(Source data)
★ ★ ★ ★

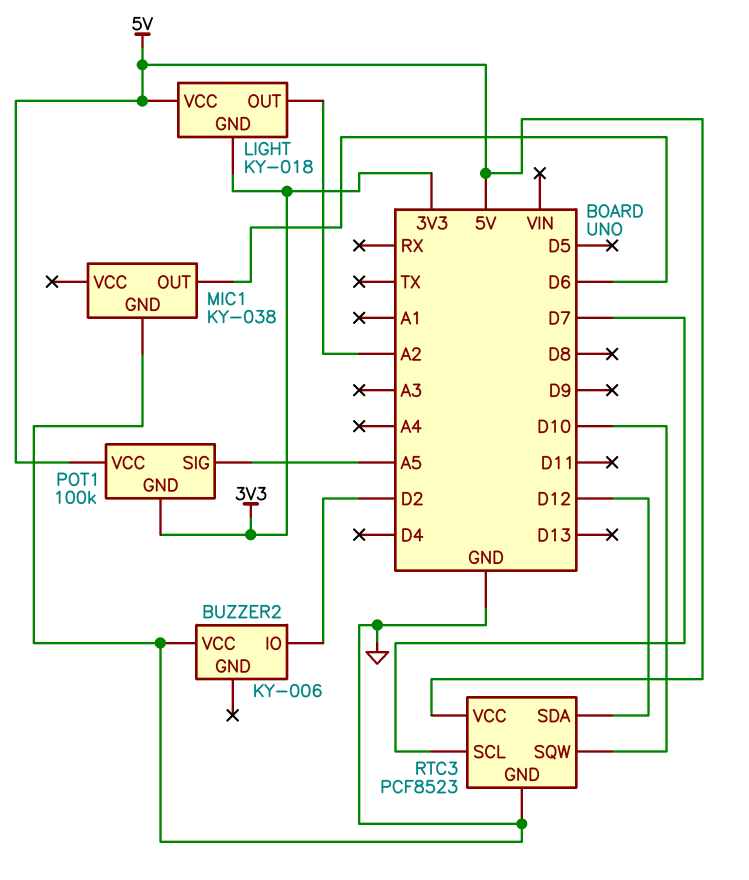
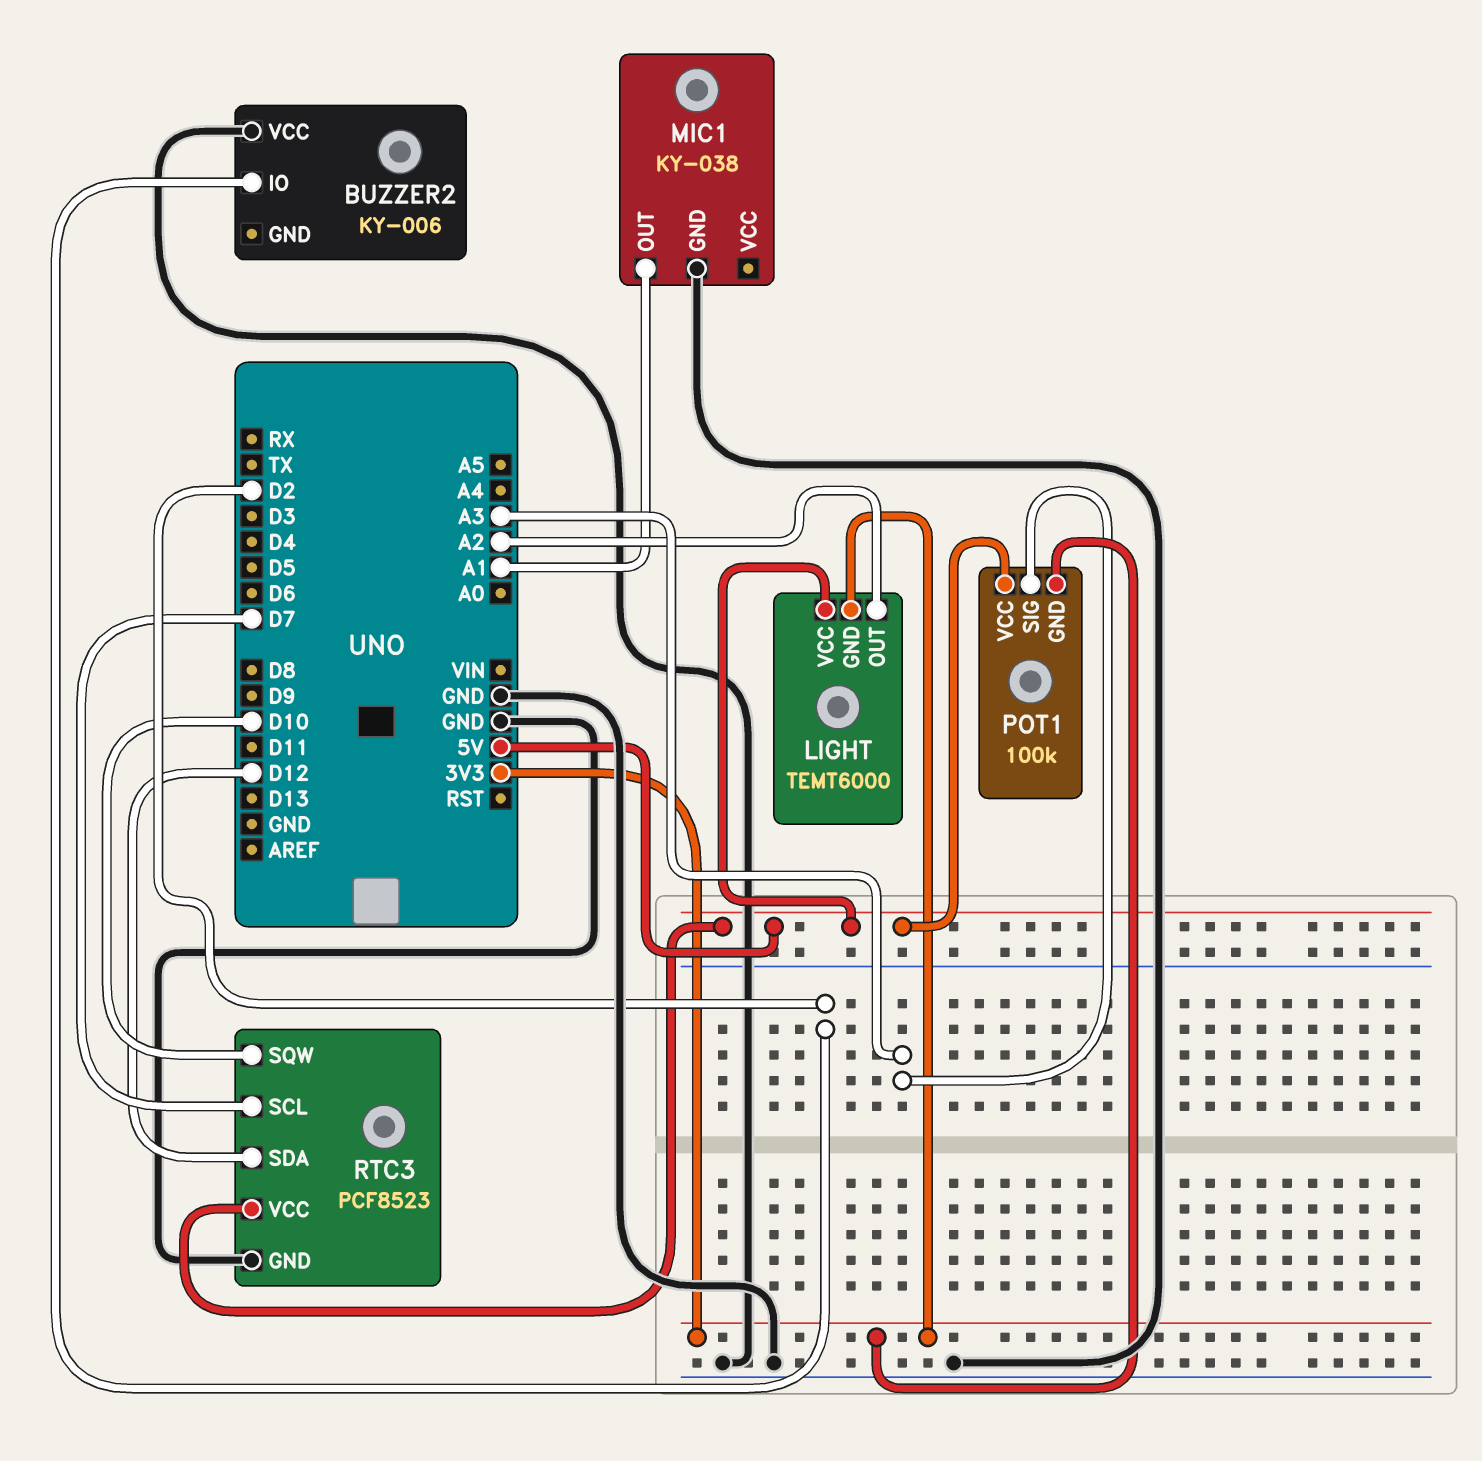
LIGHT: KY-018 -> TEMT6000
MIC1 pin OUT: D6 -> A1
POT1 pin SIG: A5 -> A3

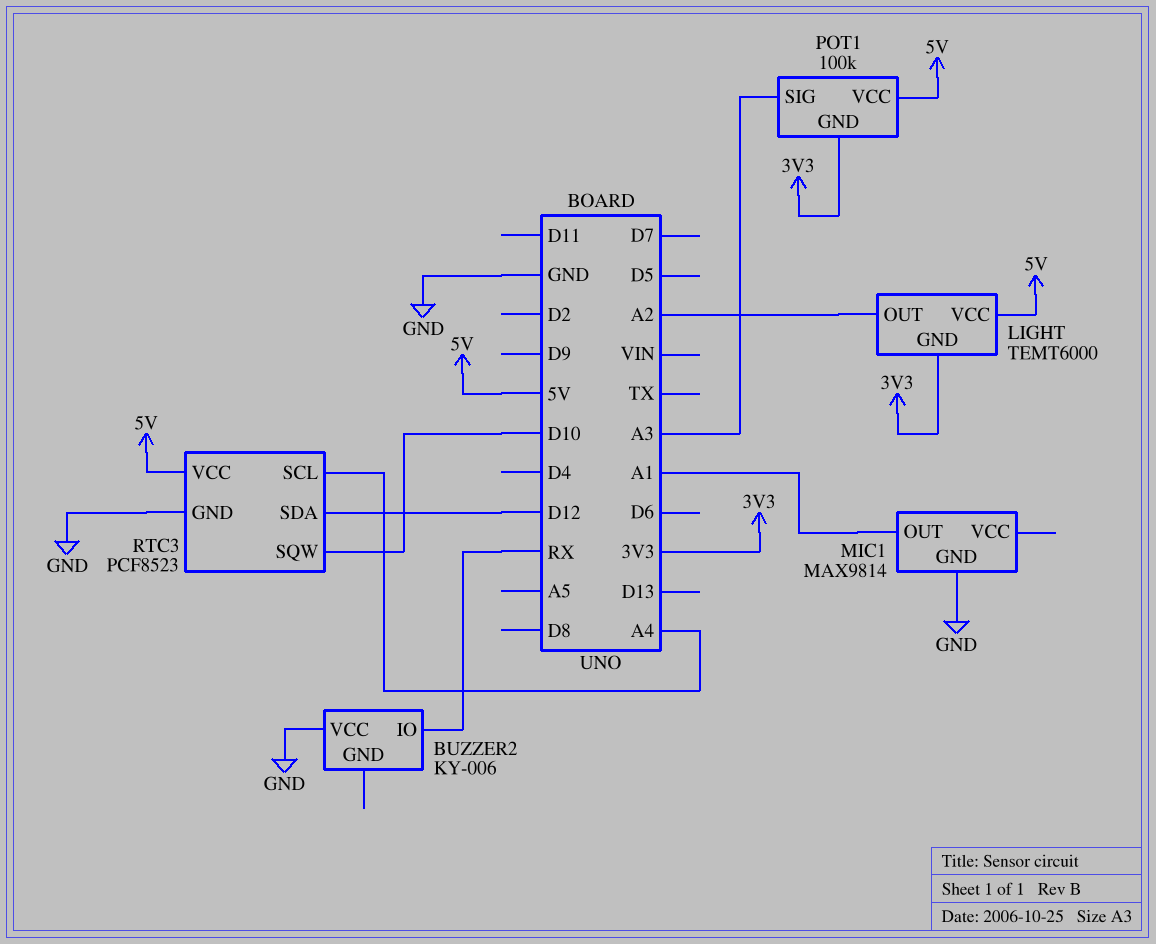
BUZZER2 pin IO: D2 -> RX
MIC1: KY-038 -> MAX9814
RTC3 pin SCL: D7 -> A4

★ ★ ★ ★

Give the records again exactly, without pictures.

LIGHT: KY-018 -> TEMT6000
MIC1 pin OUT: D6 -> A1
POT1 pin SIG: A5 -> A3

BUZZER2 pin IO: D2 -> RX
MIC1: KY-038 -> MAX9814
RTC3 pin SCL: D7 -> A4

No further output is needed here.